### Problem description
Which lines in the rows below contain the string "flageolet"? Copy out every one of them.

☆ ☆ ☆

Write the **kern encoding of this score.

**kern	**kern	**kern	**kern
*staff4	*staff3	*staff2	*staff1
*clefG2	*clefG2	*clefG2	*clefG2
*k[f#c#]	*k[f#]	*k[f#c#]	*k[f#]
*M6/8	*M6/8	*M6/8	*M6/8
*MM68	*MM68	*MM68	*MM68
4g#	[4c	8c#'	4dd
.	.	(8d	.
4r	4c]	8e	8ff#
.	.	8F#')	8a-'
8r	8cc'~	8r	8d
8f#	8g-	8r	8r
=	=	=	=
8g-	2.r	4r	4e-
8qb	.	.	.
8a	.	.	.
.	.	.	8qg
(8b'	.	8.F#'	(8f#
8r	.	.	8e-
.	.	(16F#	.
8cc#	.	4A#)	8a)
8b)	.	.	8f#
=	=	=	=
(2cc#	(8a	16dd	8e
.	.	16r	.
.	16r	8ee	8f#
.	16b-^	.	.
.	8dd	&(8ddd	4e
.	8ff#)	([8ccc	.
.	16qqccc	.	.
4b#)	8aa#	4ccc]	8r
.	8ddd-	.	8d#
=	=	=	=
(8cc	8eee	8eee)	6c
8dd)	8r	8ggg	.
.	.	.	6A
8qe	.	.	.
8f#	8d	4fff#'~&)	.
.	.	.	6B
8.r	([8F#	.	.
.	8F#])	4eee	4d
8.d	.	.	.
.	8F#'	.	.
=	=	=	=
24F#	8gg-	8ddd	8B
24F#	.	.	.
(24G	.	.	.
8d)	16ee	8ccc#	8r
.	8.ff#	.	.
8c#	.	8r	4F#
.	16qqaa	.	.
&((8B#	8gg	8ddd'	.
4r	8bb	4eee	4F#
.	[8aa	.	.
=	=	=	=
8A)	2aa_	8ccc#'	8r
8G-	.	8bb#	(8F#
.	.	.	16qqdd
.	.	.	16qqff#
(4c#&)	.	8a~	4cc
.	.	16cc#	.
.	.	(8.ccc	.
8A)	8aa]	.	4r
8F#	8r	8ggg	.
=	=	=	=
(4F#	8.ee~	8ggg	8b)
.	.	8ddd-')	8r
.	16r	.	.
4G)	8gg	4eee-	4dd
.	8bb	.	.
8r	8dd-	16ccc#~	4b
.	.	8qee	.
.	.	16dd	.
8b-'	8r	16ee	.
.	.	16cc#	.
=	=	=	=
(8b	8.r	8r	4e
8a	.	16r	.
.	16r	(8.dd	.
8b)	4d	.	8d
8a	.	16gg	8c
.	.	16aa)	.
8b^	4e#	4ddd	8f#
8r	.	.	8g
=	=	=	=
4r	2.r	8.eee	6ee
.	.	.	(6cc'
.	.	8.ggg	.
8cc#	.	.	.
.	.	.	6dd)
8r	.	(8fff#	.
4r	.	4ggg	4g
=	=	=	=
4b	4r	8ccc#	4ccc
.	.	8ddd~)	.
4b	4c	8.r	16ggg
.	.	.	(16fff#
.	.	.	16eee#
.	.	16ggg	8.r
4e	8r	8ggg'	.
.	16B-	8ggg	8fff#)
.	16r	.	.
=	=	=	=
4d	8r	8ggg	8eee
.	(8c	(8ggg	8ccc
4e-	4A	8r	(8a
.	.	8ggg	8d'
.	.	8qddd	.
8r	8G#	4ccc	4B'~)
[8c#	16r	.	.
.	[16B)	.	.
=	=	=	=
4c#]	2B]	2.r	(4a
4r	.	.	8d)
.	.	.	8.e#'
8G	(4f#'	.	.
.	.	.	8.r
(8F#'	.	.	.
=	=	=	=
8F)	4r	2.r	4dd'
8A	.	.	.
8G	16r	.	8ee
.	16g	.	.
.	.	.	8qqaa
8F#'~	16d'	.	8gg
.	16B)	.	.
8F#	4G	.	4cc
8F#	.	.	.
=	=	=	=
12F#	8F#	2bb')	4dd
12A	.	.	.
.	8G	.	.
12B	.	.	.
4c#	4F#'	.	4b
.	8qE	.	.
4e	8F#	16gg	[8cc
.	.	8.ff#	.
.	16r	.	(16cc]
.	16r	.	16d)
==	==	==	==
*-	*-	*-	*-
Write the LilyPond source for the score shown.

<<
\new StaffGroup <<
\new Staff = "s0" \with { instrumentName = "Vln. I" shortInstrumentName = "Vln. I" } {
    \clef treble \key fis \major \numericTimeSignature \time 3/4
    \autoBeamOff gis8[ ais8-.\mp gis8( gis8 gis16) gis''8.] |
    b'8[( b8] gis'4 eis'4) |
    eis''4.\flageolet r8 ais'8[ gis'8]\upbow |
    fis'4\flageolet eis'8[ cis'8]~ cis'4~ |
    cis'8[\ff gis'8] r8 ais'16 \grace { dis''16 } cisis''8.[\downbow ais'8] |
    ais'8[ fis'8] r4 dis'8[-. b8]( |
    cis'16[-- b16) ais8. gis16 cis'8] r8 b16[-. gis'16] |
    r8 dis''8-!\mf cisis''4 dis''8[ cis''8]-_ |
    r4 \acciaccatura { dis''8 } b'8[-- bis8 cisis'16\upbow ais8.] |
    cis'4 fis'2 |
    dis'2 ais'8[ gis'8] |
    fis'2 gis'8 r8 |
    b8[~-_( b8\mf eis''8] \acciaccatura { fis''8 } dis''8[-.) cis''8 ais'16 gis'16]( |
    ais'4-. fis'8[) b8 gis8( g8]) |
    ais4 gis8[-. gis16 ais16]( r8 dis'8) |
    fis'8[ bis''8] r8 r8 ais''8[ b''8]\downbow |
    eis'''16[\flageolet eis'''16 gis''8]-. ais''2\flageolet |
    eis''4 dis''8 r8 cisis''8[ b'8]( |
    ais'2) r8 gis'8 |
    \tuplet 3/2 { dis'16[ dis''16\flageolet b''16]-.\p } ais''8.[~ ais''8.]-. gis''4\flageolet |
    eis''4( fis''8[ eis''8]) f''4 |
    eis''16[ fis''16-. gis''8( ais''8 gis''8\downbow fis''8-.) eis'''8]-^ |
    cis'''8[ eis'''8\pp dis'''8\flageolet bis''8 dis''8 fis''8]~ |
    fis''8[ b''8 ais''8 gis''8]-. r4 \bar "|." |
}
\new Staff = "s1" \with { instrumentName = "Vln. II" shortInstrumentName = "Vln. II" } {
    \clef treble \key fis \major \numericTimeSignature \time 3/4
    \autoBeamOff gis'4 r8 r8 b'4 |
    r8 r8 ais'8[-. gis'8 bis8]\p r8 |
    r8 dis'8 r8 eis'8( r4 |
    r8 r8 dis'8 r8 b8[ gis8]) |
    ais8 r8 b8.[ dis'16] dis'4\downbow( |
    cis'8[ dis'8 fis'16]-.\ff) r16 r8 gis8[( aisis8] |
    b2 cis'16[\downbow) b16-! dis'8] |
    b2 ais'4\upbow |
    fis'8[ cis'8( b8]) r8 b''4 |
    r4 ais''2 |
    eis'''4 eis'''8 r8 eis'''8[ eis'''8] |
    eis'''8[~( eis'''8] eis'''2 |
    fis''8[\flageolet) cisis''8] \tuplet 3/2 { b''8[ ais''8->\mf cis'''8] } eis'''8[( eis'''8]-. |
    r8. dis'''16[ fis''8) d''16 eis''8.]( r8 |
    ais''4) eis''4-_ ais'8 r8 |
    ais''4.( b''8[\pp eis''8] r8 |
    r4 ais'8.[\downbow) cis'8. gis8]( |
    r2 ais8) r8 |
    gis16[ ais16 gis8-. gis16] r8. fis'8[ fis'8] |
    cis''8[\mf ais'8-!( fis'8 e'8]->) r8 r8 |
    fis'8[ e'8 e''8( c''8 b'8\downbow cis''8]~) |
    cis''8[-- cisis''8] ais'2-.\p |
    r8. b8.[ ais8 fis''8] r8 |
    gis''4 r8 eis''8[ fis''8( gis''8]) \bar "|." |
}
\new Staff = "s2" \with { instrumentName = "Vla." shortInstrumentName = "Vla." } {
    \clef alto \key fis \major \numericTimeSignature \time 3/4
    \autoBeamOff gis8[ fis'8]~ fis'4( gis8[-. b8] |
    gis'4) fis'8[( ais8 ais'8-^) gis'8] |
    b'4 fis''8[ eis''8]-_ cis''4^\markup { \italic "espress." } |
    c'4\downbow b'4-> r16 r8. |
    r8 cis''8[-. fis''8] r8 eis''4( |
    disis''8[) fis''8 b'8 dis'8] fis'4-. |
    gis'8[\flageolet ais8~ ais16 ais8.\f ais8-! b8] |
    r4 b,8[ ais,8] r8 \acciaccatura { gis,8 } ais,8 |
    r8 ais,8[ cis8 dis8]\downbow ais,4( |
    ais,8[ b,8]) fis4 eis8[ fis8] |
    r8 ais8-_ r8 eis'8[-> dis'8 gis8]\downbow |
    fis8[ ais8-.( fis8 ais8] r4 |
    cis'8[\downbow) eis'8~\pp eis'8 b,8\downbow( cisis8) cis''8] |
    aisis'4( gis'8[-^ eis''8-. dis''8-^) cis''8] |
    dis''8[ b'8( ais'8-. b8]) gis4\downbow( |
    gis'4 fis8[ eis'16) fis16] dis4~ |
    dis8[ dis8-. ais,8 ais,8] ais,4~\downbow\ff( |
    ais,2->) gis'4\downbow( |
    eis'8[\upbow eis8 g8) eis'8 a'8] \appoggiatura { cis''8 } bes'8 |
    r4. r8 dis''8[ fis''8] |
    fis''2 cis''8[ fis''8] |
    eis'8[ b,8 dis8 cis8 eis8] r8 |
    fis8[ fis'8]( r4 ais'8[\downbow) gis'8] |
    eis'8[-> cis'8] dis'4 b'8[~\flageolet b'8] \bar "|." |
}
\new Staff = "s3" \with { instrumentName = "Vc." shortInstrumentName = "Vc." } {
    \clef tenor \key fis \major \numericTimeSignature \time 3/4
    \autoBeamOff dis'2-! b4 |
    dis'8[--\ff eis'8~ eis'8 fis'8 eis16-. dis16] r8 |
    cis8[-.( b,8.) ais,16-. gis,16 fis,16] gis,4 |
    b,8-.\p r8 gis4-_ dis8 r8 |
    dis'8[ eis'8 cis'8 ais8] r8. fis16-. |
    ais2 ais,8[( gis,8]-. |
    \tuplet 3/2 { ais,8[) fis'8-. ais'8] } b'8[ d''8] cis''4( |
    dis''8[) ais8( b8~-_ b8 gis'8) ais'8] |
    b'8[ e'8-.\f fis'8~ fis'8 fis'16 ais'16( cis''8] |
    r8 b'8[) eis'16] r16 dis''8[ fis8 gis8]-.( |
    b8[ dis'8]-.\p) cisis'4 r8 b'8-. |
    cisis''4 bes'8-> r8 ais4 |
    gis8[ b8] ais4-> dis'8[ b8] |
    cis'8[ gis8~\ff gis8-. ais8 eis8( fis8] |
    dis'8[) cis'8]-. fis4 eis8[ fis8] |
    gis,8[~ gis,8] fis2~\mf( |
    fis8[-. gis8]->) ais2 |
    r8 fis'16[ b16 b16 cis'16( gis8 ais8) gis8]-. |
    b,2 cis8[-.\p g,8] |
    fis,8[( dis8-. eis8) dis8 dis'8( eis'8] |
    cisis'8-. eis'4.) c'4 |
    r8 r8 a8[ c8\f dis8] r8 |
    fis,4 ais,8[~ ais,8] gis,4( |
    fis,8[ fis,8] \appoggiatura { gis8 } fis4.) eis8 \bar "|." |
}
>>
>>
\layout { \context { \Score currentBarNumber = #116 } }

☆ ☆ ☆

### Exercise answer
    eis''4.\flageolet r8 ais'8[ gis'8]\upbow |
    fis'4\flageolet eis'8[ cis'8]~ cis'4~ |
    eis'''16[\flageolet eis'''16 gis''8]-. ais''2\flageolet |
    \tuplet 3/2 { dis'16[ dis''16\flageolet b''16]-.\p } ais''8.[~ ais''8.]-. gis''4\flageolet |
    cis'''8[ eis'''8\pp dis'''8\flageolet bis''8 dis''8 fis''8]~ |
    fis''8[\flageolet) cisis''8] \tuplet 3/2 { b''8[ ais''8->\mf cis'''8] } eis'''8[( eis'''8]-. |
    gis'8[\flageolet ais8~ ais16 ais8.\f ais8-! b8] |
    eis'8[-> cis'8] dis'4 b'8[~\flageolet b'8] \bar "|." |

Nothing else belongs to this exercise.